── STORED DATA

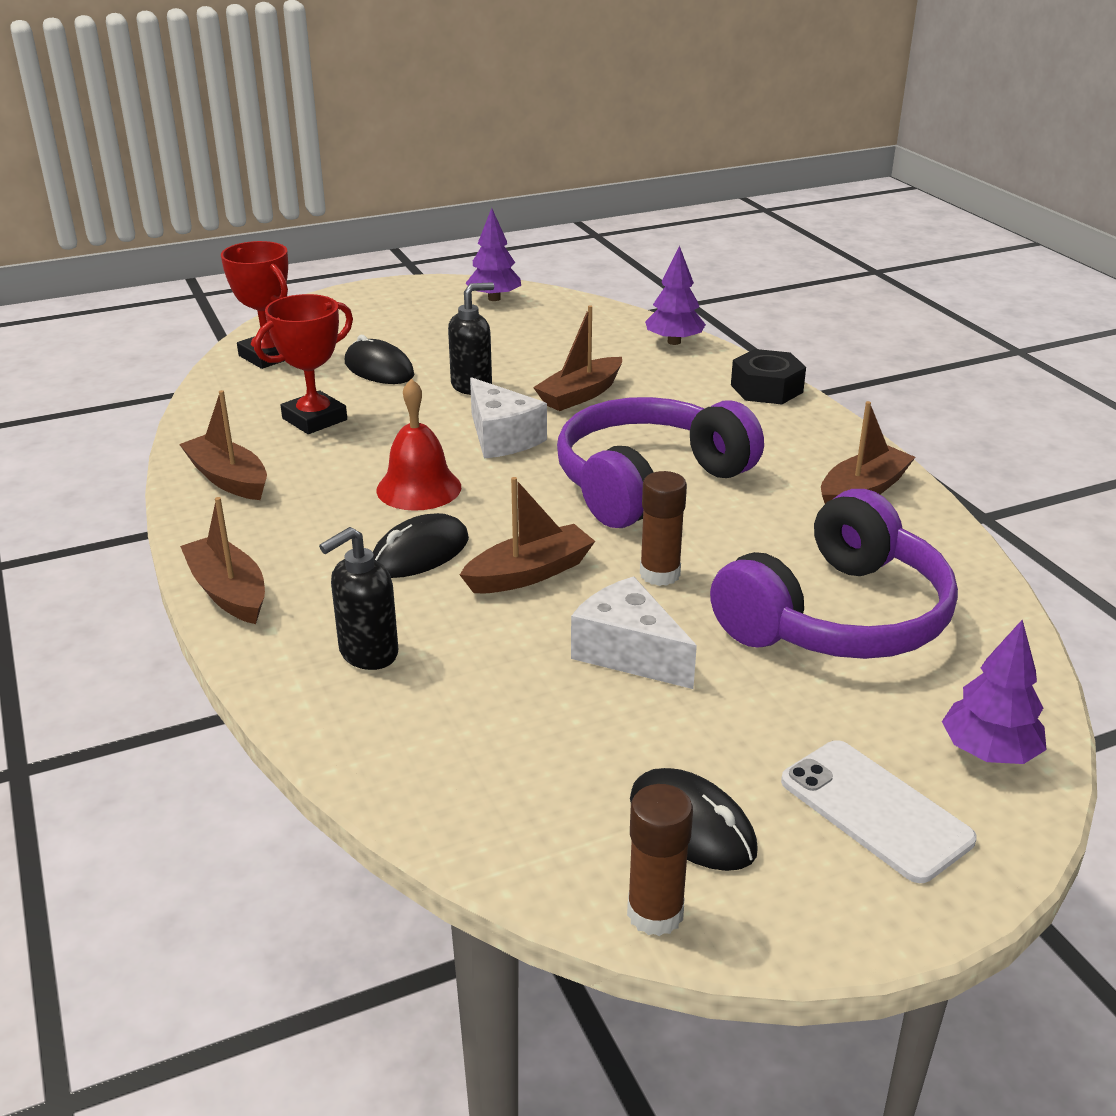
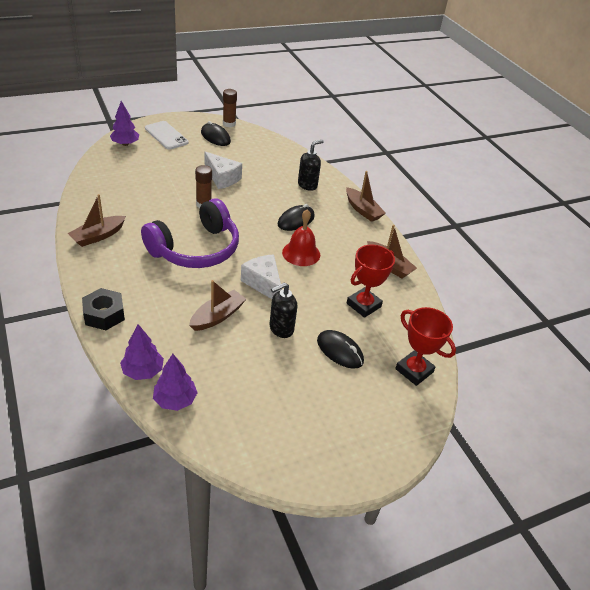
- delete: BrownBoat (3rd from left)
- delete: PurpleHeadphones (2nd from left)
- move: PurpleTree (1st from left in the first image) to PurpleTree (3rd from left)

────

▶ _AIM OF THE EXERCISE_
Would you please retype the material above exactly and leave out each picture?

▶ _RESULT_
- delete: BrownBoat (3rd from left)
- delete: PurpleHeadphones (2nd from left)
- move: PurpleTree (1st from left in the first image) to PurpleTree (3rd from left)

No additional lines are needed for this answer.